§ **GIVEN INSTRUCTION**: Can you reproduce the material below from its first line through the line containing "was (857, 288)", with both of those lines included?

§ **DATA**:
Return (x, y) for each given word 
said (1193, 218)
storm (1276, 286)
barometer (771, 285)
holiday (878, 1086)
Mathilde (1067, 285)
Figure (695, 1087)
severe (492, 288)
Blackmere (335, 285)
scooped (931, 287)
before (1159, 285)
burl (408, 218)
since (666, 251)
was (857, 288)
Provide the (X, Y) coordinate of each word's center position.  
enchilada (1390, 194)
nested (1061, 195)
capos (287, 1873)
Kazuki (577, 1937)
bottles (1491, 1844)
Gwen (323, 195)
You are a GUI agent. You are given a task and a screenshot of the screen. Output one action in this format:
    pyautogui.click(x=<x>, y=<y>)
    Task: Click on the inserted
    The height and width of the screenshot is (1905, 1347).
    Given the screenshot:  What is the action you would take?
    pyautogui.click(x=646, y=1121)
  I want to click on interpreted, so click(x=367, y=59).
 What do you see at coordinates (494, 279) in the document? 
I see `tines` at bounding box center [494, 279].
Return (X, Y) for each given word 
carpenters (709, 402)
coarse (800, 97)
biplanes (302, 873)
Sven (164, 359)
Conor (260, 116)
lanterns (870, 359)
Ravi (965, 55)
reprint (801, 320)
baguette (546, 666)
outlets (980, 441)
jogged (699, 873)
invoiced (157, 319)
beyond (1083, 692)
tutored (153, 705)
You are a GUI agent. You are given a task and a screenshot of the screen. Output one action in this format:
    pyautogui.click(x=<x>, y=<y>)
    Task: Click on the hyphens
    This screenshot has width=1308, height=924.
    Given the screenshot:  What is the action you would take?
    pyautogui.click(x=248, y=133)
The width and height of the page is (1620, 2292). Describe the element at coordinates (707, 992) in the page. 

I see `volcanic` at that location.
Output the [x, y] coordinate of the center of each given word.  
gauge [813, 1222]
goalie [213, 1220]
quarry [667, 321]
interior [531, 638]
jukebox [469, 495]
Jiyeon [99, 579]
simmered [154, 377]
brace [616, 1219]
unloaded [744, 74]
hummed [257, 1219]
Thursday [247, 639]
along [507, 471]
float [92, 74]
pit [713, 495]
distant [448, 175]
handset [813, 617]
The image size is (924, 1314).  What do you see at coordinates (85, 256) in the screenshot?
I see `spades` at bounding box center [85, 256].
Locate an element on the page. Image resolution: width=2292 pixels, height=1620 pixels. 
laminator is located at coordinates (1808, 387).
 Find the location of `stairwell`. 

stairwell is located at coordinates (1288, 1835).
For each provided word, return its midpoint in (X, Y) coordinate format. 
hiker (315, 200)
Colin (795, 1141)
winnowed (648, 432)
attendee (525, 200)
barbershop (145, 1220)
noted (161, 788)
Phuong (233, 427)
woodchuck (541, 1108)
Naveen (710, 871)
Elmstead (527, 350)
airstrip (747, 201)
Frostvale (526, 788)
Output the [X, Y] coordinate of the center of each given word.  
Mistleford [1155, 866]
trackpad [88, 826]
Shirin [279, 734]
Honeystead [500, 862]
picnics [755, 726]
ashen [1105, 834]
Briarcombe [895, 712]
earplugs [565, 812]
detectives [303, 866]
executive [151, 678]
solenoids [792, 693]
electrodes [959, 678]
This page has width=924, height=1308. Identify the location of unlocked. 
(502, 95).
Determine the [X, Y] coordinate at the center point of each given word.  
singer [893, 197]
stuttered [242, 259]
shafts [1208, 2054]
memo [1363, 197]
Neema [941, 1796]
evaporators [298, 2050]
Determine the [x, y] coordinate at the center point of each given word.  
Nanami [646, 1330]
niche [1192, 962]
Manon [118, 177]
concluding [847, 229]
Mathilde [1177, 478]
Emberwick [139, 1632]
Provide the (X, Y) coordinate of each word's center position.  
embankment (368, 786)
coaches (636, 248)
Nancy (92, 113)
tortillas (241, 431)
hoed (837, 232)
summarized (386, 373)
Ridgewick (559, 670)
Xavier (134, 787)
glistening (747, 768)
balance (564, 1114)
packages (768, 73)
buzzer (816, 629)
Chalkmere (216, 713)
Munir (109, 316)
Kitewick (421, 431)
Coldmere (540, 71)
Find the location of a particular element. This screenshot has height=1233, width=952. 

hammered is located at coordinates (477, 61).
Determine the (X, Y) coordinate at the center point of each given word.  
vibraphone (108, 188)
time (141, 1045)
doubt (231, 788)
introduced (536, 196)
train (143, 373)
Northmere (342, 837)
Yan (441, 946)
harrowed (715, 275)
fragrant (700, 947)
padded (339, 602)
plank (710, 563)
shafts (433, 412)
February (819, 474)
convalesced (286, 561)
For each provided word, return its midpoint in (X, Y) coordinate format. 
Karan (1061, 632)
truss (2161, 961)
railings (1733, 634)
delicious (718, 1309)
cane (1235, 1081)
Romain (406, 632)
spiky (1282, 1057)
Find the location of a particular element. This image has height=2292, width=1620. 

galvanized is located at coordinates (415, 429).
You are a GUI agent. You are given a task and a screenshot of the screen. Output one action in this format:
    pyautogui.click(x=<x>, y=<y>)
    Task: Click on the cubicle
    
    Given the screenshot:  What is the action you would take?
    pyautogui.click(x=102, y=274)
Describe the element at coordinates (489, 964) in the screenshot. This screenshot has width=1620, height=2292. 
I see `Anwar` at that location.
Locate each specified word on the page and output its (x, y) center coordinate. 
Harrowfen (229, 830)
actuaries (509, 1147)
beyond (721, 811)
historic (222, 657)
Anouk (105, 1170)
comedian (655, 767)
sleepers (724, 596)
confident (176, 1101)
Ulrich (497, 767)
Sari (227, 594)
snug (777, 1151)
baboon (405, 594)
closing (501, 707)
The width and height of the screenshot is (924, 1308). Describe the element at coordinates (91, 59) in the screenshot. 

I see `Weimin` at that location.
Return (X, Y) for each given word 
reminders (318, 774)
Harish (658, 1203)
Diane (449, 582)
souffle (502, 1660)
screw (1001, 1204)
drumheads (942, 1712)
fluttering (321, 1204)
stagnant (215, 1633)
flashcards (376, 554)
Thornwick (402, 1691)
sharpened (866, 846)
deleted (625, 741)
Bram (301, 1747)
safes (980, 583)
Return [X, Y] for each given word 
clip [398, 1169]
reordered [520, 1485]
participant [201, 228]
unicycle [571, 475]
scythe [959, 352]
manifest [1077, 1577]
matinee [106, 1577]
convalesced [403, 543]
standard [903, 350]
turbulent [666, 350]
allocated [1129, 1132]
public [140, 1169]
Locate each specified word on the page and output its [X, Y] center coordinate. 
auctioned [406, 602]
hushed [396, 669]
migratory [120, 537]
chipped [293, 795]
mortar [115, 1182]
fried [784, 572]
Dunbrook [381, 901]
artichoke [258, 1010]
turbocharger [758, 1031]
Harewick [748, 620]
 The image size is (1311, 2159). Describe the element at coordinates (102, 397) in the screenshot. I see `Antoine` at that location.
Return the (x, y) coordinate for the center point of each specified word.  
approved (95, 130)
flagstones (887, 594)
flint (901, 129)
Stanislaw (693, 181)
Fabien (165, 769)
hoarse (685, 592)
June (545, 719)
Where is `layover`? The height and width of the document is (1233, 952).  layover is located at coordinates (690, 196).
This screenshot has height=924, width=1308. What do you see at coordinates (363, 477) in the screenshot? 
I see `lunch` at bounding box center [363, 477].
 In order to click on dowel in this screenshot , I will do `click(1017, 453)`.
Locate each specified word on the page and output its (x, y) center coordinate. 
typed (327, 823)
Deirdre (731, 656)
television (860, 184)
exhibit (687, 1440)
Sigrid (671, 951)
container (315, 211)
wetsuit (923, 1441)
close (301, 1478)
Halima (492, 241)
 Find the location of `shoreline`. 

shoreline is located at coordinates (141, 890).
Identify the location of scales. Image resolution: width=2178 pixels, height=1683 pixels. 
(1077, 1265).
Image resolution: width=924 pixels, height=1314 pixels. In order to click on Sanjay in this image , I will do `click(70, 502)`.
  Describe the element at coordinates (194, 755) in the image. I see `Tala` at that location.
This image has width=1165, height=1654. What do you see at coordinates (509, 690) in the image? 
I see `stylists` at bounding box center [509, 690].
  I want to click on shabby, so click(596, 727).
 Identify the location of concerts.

§ **WRITTEN SOLUTION**:
Return (x, y) for each given word 
said (1193, 218)
storm (1276, 286)
barometer (771, 285)
holiday (878, 1086)
Mathilde (1067, 285)
Figure (695, 1087)
severe (492, 288)
Blackmere (335, 285)
scooped (931, 287)
before (1159, 285)
burl (408, 218)
since (666, 251)
was (857, 288)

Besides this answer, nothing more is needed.